Brief -
In the data that follows, find the line with "camera: 70 degrees left, 5 degrees up"; transcribe it, every later line up to the one with "265 313 412", and that line as well, exactly and with no others.

(Materials provided)

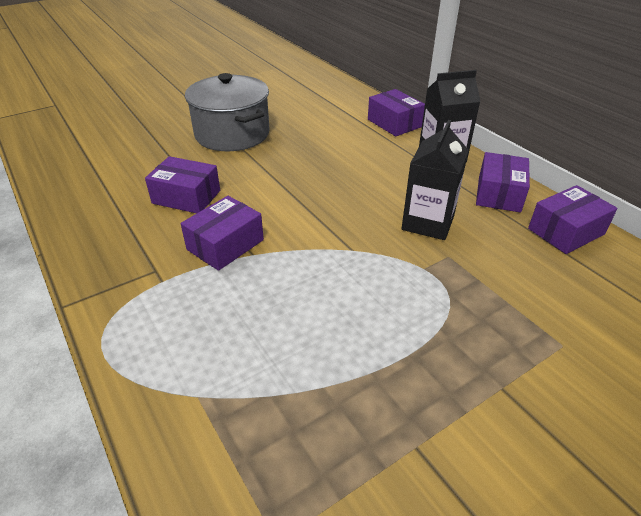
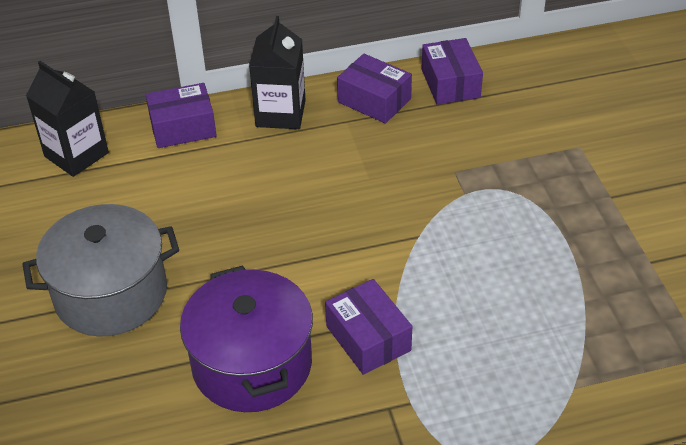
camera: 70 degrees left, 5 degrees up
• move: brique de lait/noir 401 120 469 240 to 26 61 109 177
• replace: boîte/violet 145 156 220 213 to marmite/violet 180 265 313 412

(End Materials provided)
(Materials provided)

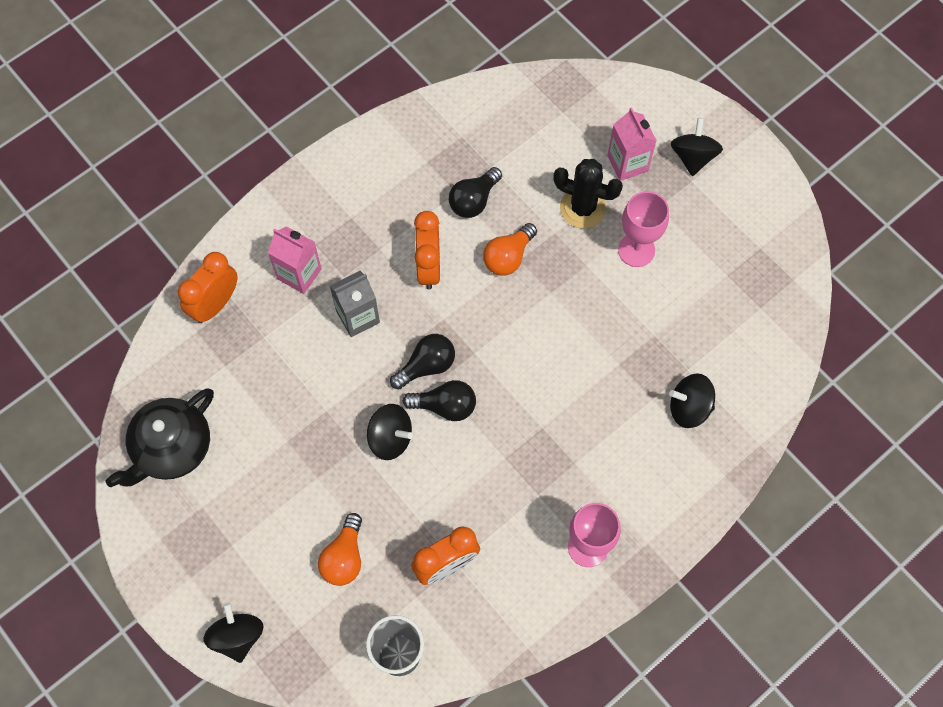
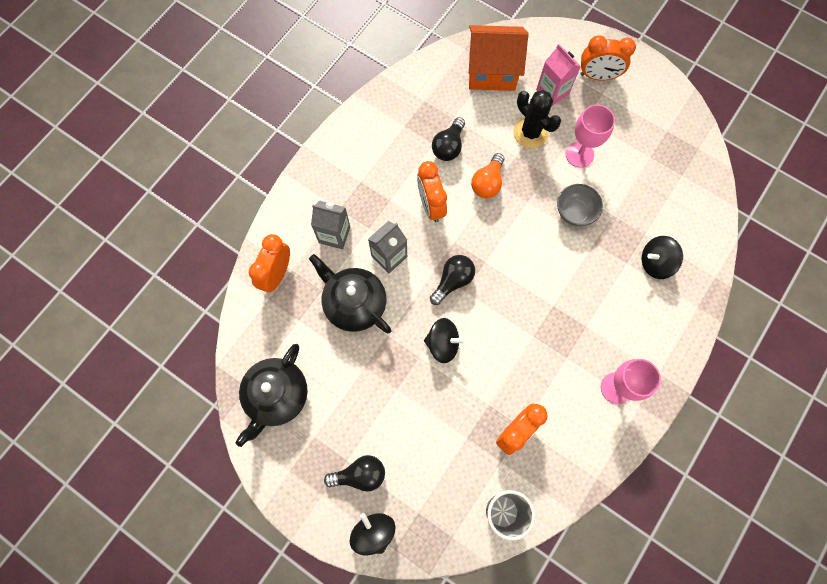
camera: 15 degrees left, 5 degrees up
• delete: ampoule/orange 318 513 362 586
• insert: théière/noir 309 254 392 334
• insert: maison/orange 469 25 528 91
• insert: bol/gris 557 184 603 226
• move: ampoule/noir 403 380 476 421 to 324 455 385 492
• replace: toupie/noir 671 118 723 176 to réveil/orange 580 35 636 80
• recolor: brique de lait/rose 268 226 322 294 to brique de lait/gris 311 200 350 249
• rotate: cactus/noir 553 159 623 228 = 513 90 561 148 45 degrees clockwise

(End Materials provided)

Solution to this task -
camera: 70 degrees left, 5 degrees up
• move: brique de lait/noir 401 120 469 240 to 26 61 109 177
• replace: boîte/violet 145 156 220 213 to marmite/violet 180 265 313 412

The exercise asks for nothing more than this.